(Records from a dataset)
+-------+

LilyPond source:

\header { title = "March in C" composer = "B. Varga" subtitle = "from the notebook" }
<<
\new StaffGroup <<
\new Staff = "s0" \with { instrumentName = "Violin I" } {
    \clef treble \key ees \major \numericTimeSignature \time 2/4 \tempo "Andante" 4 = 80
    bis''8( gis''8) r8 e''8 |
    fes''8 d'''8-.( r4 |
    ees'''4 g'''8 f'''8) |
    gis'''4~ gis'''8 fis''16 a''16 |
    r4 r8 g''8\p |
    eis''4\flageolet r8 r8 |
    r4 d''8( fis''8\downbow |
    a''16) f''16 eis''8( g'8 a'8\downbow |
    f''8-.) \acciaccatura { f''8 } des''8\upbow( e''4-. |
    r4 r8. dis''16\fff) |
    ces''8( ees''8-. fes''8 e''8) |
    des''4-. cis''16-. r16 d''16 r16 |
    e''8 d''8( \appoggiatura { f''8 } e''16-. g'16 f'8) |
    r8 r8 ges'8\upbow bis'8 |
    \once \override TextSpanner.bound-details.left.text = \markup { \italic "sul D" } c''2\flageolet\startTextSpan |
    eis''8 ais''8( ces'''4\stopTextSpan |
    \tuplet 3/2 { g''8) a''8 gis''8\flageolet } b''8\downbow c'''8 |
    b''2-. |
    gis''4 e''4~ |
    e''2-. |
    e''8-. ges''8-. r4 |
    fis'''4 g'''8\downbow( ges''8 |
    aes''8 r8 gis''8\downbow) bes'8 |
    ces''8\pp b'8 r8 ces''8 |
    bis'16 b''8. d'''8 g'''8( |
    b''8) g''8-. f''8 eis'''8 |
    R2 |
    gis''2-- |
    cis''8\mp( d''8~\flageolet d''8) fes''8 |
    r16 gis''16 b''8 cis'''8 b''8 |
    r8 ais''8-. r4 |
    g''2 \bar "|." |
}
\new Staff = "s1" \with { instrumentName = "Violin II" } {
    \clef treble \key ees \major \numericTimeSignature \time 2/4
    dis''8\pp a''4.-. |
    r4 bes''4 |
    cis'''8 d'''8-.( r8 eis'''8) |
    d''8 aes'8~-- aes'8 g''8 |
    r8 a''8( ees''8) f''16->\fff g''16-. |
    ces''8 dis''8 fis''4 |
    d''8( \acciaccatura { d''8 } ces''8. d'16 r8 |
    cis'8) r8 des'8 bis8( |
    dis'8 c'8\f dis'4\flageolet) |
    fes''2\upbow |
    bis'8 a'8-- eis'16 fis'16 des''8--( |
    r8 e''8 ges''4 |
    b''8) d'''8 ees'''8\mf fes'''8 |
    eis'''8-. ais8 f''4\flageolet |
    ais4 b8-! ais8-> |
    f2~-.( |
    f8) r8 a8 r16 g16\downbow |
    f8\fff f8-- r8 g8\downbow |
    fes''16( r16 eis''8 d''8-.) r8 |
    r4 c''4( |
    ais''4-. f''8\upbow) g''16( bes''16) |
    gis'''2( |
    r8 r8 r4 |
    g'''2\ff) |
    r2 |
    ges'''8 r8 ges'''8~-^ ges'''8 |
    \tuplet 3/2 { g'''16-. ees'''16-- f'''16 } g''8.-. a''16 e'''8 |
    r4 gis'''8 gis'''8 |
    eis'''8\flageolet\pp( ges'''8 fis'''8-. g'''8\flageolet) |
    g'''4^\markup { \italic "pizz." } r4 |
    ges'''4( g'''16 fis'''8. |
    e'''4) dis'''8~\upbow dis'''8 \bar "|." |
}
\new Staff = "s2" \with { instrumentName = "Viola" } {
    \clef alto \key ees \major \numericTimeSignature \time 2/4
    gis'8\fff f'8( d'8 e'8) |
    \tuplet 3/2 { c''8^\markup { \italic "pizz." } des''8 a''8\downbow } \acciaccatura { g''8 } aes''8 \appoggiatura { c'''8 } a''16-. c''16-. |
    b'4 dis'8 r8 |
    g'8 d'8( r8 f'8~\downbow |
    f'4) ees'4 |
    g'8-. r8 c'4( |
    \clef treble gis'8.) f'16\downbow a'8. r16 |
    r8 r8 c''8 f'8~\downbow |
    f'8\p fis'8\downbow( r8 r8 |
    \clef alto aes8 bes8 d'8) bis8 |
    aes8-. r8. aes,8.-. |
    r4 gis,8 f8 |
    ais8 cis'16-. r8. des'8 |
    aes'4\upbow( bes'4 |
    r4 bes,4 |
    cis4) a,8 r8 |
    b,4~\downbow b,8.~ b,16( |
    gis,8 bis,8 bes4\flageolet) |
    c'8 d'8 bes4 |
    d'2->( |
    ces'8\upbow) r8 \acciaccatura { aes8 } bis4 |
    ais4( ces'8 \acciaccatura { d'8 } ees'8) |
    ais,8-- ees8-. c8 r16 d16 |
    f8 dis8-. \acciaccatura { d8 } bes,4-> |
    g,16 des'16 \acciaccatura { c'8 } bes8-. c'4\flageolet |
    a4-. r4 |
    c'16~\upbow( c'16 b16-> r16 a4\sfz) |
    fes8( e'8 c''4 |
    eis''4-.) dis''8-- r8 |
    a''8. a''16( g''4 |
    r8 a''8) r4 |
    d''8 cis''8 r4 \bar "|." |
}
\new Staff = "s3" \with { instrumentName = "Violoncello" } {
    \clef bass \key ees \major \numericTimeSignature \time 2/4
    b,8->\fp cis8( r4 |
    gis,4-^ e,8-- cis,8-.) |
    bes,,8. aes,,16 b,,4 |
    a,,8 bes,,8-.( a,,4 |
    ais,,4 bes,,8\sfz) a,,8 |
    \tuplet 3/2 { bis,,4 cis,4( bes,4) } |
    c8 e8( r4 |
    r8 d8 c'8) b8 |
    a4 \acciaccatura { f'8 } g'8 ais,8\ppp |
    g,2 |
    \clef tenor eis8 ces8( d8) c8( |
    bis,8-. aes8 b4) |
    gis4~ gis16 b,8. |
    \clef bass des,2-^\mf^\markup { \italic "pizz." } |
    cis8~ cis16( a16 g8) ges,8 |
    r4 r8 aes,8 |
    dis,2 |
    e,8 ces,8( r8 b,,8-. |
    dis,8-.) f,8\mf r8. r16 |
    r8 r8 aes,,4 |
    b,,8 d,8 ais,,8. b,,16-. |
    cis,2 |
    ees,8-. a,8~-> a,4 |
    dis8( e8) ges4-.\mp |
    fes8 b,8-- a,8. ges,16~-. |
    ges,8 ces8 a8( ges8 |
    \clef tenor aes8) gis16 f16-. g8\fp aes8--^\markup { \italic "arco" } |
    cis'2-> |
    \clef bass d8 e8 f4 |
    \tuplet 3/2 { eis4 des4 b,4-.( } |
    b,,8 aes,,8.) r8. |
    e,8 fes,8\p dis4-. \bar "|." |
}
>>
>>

+-------+

# GIVEN INSTRUCTION
Locate every line in the entries above that contains the string "numericTimeSignature" and copy each one. Matching is case-sensitive.

# THE SOLUTION
    \clef treble \key ees \major \numericTimeSignature \time 2/4 \tempo "Andante" 4 = 80
    \clef treble \key ees \major \numericTimeSignature \time 2/4
    \clef alto \key ees \major \numericTimeSignature \time 2/4
    \clef bass \key ees \major \numericTimeSignature \time 2/4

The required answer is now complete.